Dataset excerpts
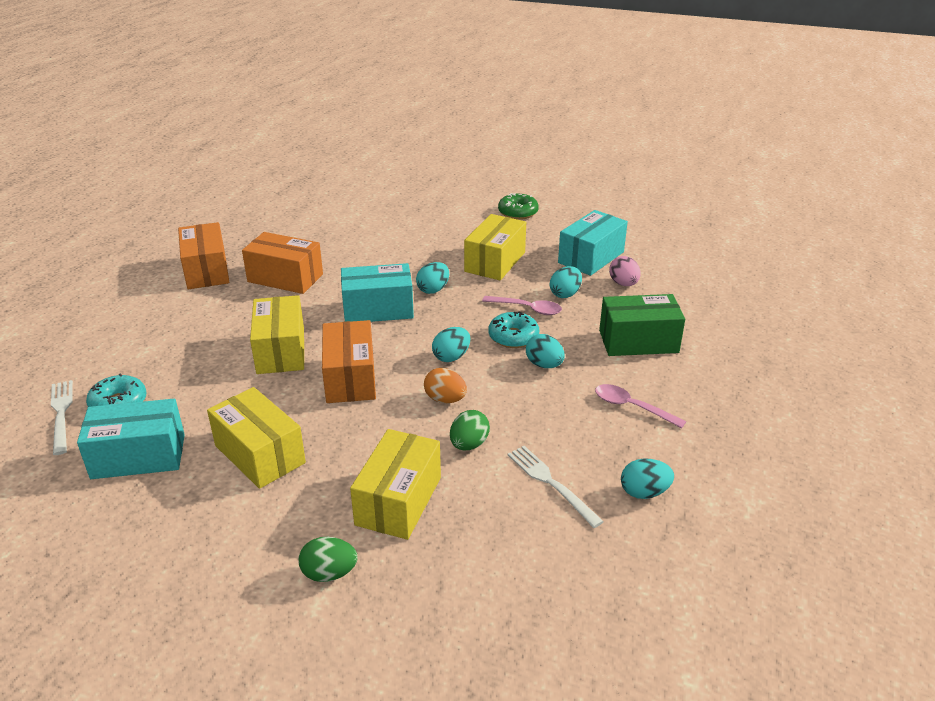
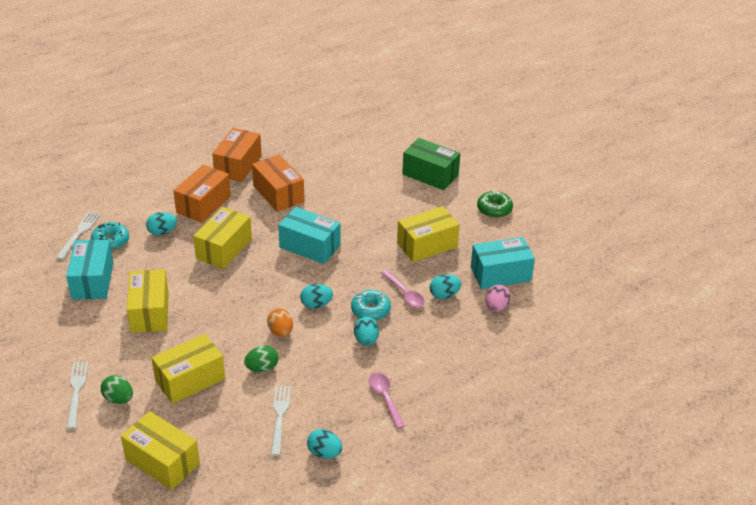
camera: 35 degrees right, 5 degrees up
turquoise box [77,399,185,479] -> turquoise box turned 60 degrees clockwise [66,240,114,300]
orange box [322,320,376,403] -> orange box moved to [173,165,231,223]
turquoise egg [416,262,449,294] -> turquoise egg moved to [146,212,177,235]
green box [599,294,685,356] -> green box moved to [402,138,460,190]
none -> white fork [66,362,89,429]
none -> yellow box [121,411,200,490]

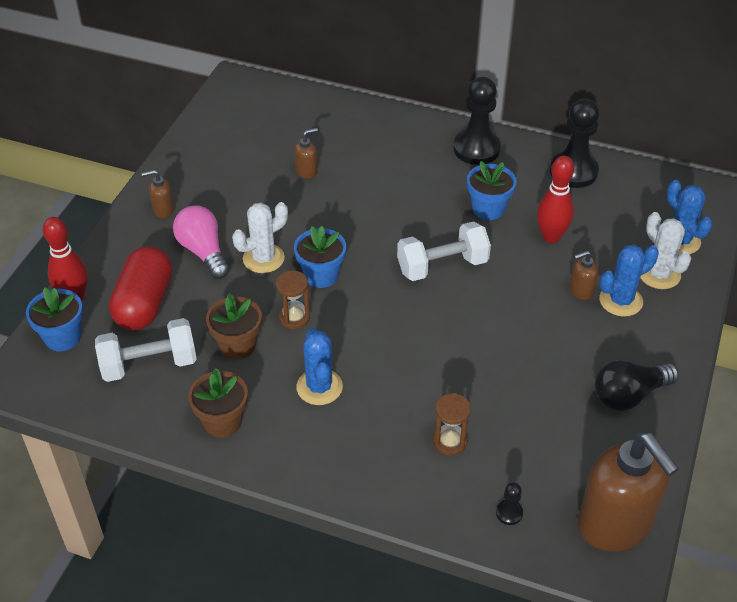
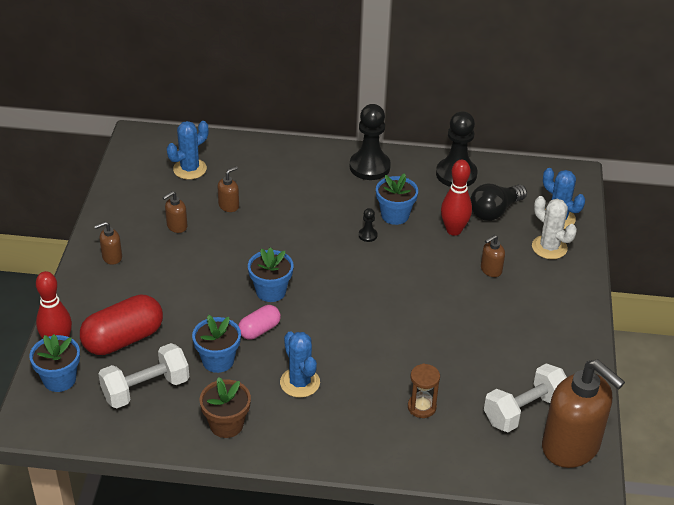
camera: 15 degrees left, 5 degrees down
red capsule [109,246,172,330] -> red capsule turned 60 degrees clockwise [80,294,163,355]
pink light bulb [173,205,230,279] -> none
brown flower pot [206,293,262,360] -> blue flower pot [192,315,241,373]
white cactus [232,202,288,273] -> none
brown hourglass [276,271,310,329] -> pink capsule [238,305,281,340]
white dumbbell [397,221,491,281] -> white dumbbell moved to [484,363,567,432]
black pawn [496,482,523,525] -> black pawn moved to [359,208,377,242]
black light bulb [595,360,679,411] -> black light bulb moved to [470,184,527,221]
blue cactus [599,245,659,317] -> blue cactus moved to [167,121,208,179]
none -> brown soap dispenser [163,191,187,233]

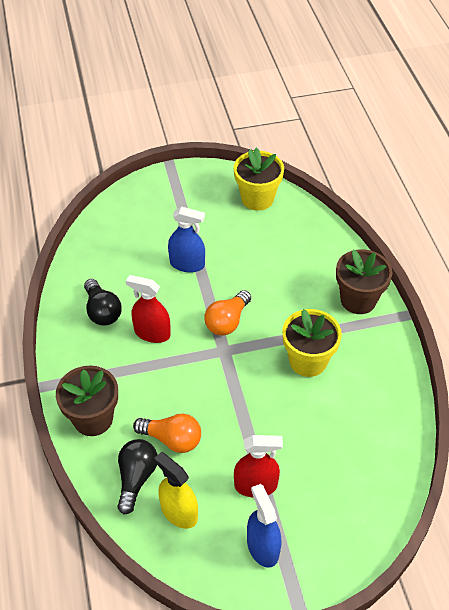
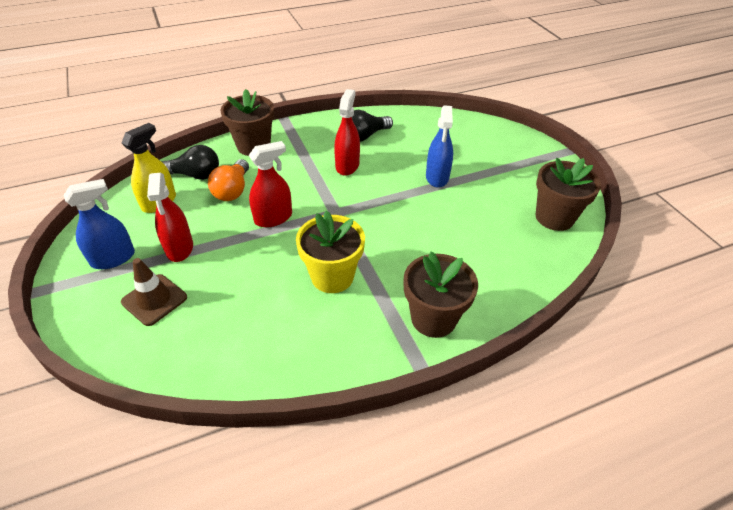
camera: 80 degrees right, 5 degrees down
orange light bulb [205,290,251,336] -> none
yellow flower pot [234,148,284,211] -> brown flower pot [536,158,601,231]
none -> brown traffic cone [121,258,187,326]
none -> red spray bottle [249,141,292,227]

WHAT THE TASK ASKS.
Could you output all of the entries above exactly? Leave the pictures out.

YOUR SOLUTION.
camera: 35 degrees right, 5 degrees up
turquoise box [77,399,185,479] -> turquoise box turned 60 degrees clockwise [66,240,114,300]
orange box [322,320,376,403] -> orange box moved to [173,165,231,223]
turquoise egg [416,262,449,294] -> turquoise egg moved to [146,212,177,235]
green box [599,294,685,356] -> green box moved to [402,138,460,190]
none -> white fork [66,362,89,429]
none -> yellow box [121,411,200,490]

camera: 15 degrees left, 5 degrees down
red capsule [109,246,172,330] -> red capsule turned 60 degrees clockwise [80,294,163,355]
pink light bulb [173,205,230,279] -> none
brown flower pot [206,293,262,360] -> blue flower pot [192,315,241,373]
white cactus [232,202,288,273] -> none
brown hourglass [276,271,310,329] -> pink capsule [238,305,281,340]
white dumbbell [397,221,491,281] -> white dumbbell moved to [484,363,567,432]
black pawn [496,482,523,525] -> black pawn moved to [359,208,377,242]
black light bulb [595,360,679,411] -> black light bulb moved to [470,184,527,221]
blue cactus [599,245,659,317] -> blue cactus moved to [167,121,208,179]
none -> brown soap dispenser [163,191,187,233]

camera: 80 degrees right, 5 degrees down
orange light bulb [205,290,251,336] -> none
yellow flower pot [234,148,284,211] -> brown flower pot [536,158,601,231]
none -> brown traffic cone [121,258,187,326]
none -> red spray bottle [249,141,292,227]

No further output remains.